| Problem description |
The whole listing must be returned exactly, with no line missing.

| Supplied records |

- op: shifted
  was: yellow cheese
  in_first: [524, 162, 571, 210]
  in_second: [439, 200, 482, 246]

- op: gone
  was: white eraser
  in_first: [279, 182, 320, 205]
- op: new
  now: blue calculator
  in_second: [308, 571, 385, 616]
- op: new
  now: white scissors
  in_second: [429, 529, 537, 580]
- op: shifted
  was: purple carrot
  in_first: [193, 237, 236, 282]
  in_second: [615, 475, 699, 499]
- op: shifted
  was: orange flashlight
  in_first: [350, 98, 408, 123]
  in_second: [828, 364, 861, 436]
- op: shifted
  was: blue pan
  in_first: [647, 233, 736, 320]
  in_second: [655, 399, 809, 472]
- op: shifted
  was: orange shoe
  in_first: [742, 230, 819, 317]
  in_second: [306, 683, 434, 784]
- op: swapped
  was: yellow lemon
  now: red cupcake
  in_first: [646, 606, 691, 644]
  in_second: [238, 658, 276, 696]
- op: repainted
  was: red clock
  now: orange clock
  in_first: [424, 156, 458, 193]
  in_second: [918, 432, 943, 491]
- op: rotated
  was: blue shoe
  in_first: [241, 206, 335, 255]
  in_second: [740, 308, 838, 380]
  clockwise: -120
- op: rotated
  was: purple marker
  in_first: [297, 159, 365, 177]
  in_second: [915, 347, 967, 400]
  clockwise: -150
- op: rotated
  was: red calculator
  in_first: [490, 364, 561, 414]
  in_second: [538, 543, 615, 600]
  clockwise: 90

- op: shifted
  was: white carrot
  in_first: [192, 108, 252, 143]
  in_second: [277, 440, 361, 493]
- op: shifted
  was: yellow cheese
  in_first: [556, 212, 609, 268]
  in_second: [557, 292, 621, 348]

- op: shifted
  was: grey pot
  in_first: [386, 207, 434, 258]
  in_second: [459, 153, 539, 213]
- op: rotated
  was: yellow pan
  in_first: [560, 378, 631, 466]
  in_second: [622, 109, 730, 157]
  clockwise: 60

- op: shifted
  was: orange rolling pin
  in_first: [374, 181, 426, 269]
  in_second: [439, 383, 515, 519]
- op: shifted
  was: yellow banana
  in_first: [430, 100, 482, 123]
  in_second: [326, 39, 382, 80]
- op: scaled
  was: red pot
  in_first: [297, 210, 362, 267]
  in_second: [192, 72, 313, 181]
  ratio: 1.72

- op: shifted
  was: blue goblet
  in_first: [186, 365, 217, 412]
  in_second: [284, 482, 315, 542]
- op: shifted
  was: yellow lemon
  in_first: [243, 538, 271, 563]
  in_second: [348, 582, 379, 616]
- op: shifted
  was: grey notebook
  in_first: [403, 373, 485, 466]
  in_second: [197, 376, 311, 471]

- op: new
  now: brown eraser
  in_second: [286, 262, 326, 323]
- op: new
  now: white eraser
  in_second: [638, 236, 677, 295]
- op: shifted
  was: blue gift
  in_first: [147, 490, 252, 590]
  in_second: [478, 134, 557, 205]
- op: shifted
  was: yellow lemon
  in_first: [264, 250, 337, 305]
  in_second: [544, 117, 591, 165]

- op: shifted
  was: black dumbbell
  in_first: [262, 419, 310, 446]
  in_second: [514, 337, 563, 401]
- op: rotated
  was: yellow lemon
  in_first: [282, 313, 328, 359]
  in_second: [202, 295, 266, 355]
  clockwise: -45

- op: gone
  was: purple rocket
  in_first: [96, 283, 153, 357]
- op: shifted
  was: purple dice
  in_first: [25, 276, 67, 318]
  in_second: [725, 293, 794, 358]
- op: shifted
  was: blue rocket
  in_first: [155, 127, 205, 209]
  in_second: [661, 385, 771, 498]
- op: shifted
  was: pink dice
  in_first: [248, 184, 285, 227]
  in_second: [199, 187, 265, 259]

| Completed exercise |
- op: shifted
  was: yellow cheese
  in_first: [524, 162, 571, 210]
  in_second: [439, 200, 482, 246]

- op: gone
  was: white eraser
  in_first: [279, 182, 320, 205]
- op: new
  now: blue calculator
  in_second: [308, 571, 385, 616]
- op: new
  now: white scissors
  in_second: [429, 529, 537, 580]
- op: shifted
  was: purple carrot
  in_first: [193, 237, 236, 282]
  in_second: [615, 475, 699, 499]
- op: shifted
  was: orange flashlight
  in_first: [350, 98, 408, 123]
  in_second: [828, 364, 861, 436]
- op: shifted
  was: blue pan
  in_first: [647, 233, 736, 320]
  in_second: [655, 399, 809, 472]
- op: shifted
  was: orange shoe
  in_first: [742, 230, 819, 317]
  in_second: [306, 683, 434, 784]
- op: swapped
  was: yellow lemon
  now: red cupcake
  in_first: [646, 606, 691, 644]
  in_second: [238, 658, 276, 696]
- op: repainted
  was: red clock
  now: orange clock
  in_first: [424, 156, 458, 193]
  in_second: [918, 432, 943, 491]
- op: rotated
  was: blue shoe
  in_first: [241, 206, 335, 255]
  in_second: [740, 308, 838, 380]
  clockwise: -120
- op: rotated
  was: purple marker
  in_first: [297, 159, 365, 177]
  in_second: [915, 347, 967, 400]
  clockwise: -150
- op: rotated
  was: red calculator
  in_first: [490, 364, 561, 414]
  in_second: [538, 543, 615, 600]
  clockwise: 90

- op: shifted
  was: white carrot
  in_first: [192, 108, 252, 143]
  in_second: [277, 440, 361, 493]
- op: shifted
  was: yellow cheese
  in_first: [556, 212, 609, 268]
  in_second: [557, 292, 621, 348]

- op: shifted
  was: grey pot
  in_first: [386, 207, 434, 258]
  in_second: [459, 153, 539, 213]
- op: rotated
  was: yellow pan
  in_first: [560, 378, 631, 466]
  in_second: [622, 109, 730, 157]
  clockwise: 60

- op: shifted
  was: orange rolling pin
  in_first: [374, 181, 426, 269]
  in_second: [439, 383, 515, 519]
- op: shifted
  was: yellow banana
  in_first: [430, 100, 482, 123]
  in_second: [326, 39, 382, 80]
- op: scaled
  was: red pot
  in_first: [297, 210, 362, 267]
  in_second: [192, 72, 313, 181]
  ratio: 1.72

- op: shifted
  was: blue goblet
  in_first: [186, 365, 217, 412]
  in_second: [284, 482, 315, 542]
- op: shifted
  was: yellow lemon
  in_first: [243, 538, 271, 563]
  in_second: [348, 582, 379, 616]
- op: shifted
  was: grey notebook
  in_first: [403, 373, 485, 466]
  in_second: [197, 376, 311, 471]

- op: new
  now: brown eraser
  in_second: [286, 262, 326, 323]
- op: new
  now: white eraser
  in_second: [638, 236, 677, 295]
- op: shifted
  was: blue gift
  in_first: [147, 490, 252, 590]
  in_second: [478, 134, 557, 205]
- op: shifted
  was: yellow lemon
  in_first: [264, 250, 337, 305]
  in_second: [544, 117, 591, 165]

- op: shifted
  was: black dumbbell
  in_first: [262, 419, 310, 446]
  in_second: [514, 337, 563, 401]
- op: rotated
  was: yellow lemon
  in_first: [282, 313, 328, 359]
  in_second: [202, 295, 266, 355]
  clockwise: -45

- op: gone
  was: purple rocket
  in_first: [96, 283, 153, 357]
- op: shifted
  was: purple dice
  in_first: [25, 276, 67, 318]
  in_second: [725, 293, 794, 358]
- op: shifted
  was: blue rocket
  in_first: [155, 127, 205, 209]
  in_second: [661, 385, 771, 498]
- op: shifted
  was: pink dice
  in_first: [248, 184, 285, 227]
  in_second: [199, 187, 265, 259]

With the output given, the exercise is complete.